# HOW TO COMPLETE THIS TASK
Search the material for the string "buffer" and copy each line where it occurs.

# RECORDS FOR THIS TASK
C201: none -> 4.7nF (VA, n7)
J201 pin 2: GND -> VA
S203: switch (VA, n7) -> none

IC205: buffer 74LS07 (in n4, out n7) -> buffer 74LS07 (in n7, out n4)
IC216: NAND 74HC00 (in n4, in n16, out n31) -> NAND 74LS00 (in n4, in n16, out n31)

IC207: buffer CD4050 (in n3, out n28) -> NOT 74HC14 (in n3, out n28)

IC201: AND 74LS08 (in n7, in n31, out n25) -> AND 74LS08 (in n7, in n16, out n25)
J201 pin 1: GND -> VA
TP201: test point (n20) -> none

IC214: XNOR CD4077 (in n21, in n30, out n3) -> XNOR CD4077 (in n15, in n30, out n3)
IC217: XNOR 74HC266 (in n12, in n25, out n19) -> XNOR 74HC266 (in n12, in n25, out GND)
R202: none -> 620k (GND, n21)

# SOLVED EXERCISE
IC205: buffer 74LS07 (in n4, out n7) -> buffer 74LS07 (in n7, out n4)
IC207: buffer CD4050 (in n3, out n28) -> NOT 74HC14 (in n3, out n28)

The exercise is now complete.